BEGIN

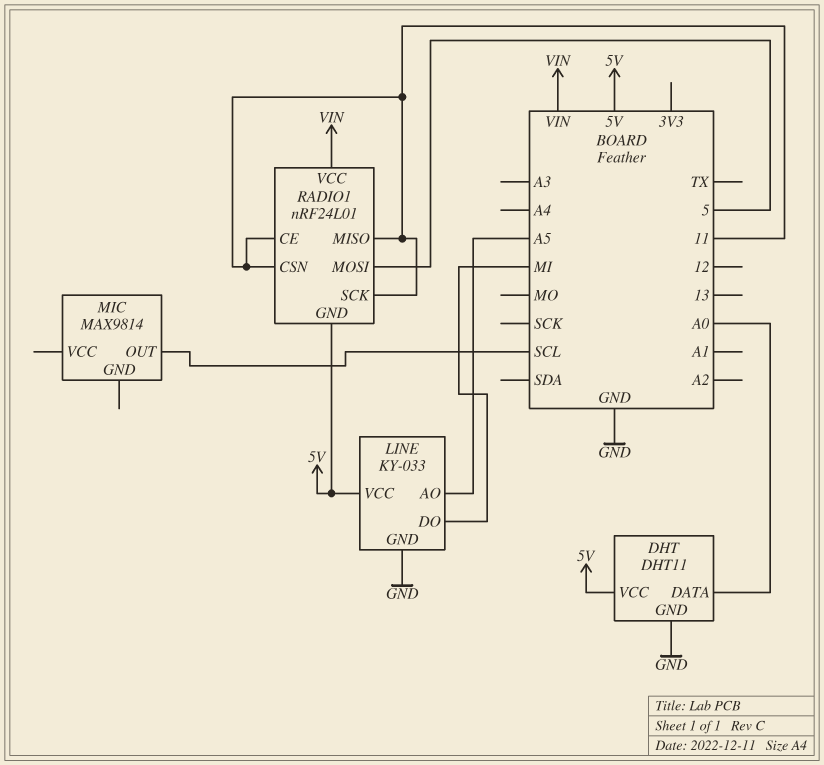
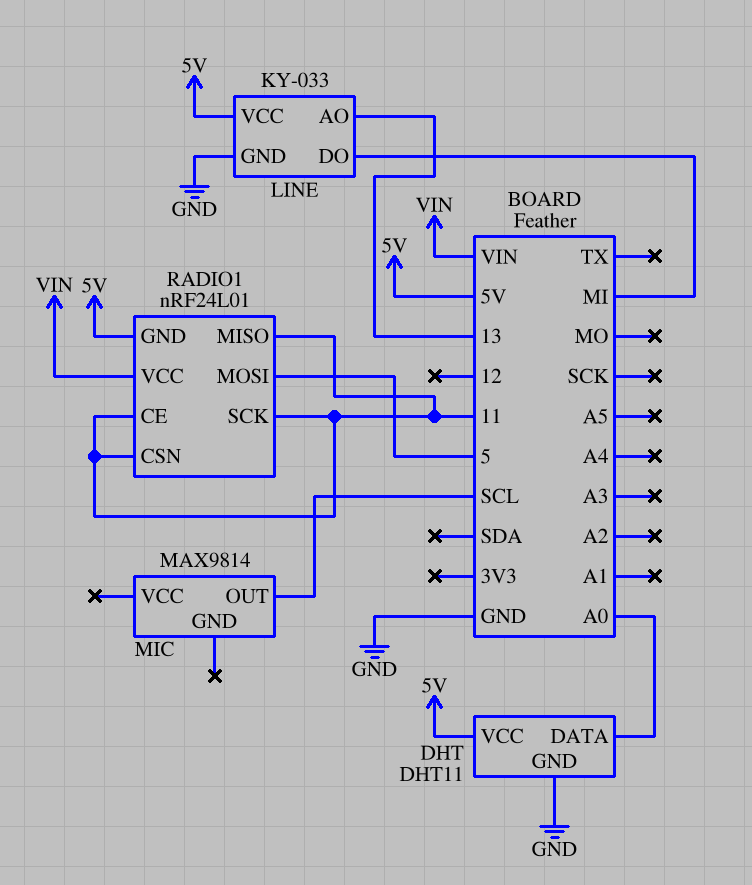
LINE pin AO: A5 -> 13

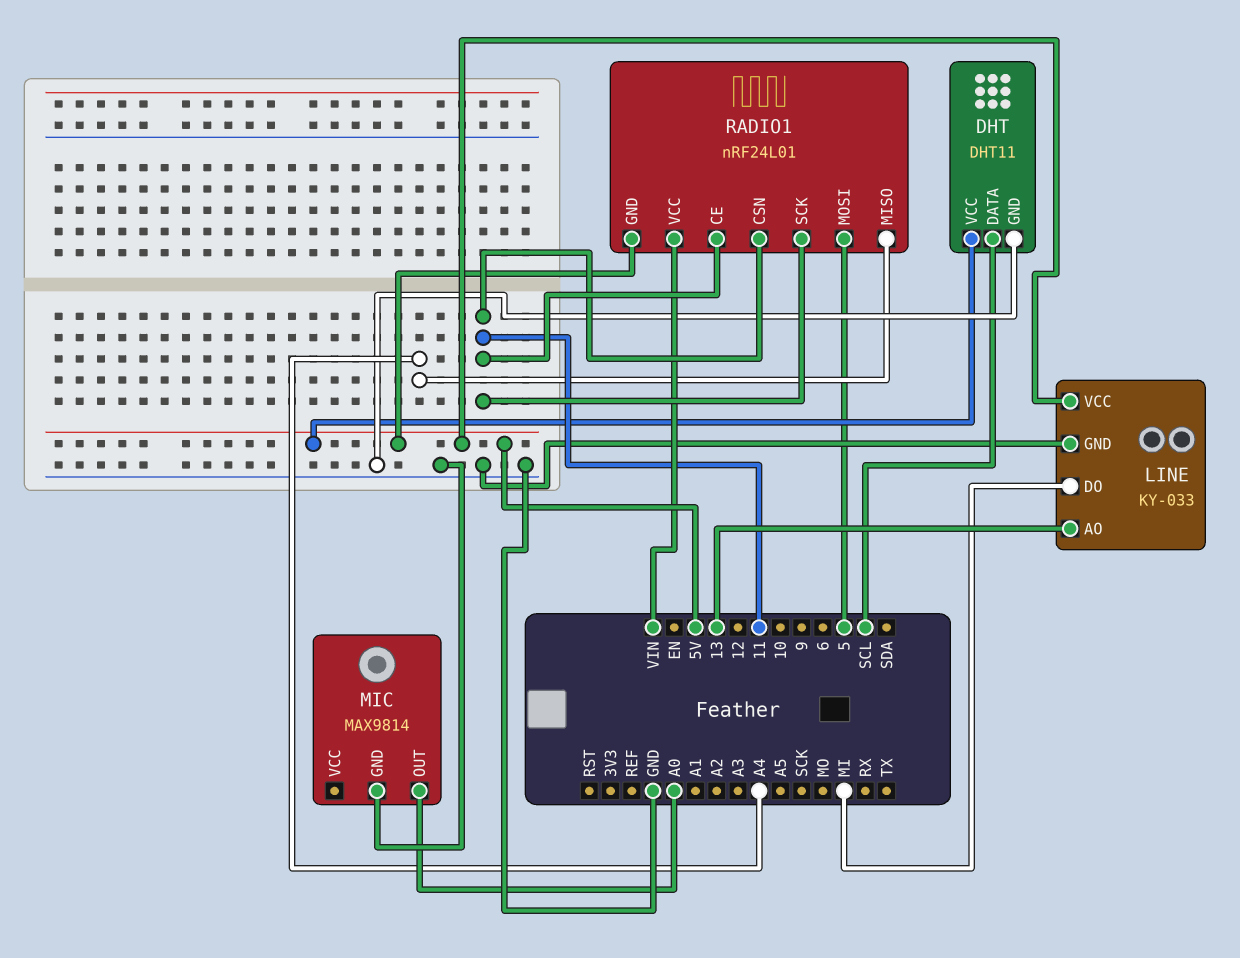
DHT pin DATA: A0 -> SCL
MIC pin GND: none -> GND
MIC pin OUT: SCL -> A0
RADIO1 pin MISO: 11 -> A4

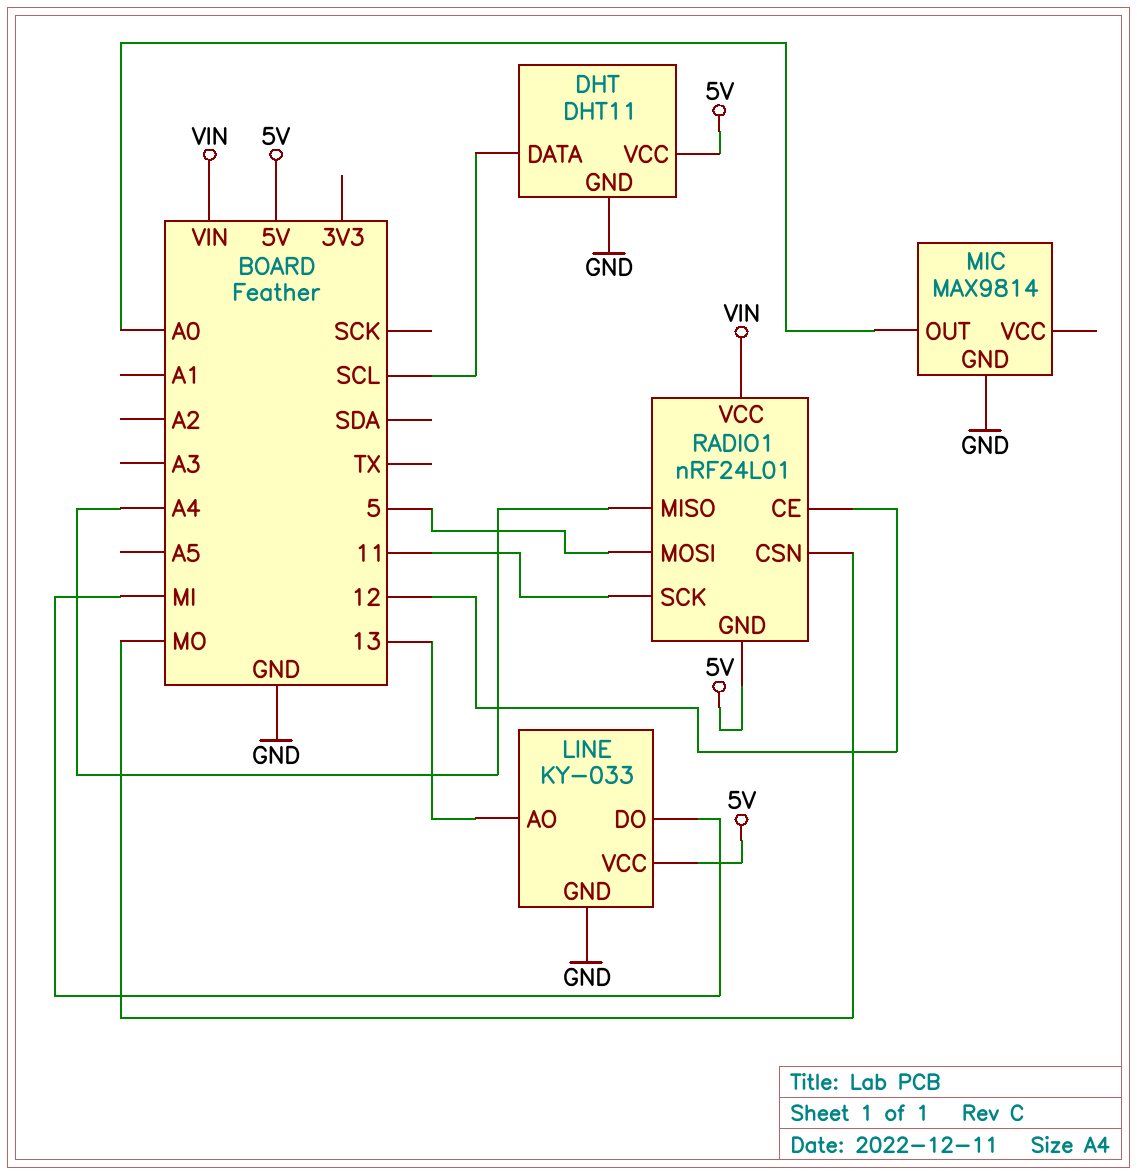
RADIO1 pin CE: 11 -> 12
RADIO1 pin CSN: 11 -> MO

END

- **TASK OBJECTIVE**: No picture should be included when the data are set down again exactly.

- **WRITTEN ANSWER**:
LINE pin AO: A5 -> 13

DHT pin DATA: A0 -> SCL
MIC pin GND: none -> GND
MIC pin OUT: SCL -> A0
RADIO1 pin MISO: 11 -> A4

RADIO1 pin CE: 11 -> 12
RADIO1 pin CSN: 11 -> MO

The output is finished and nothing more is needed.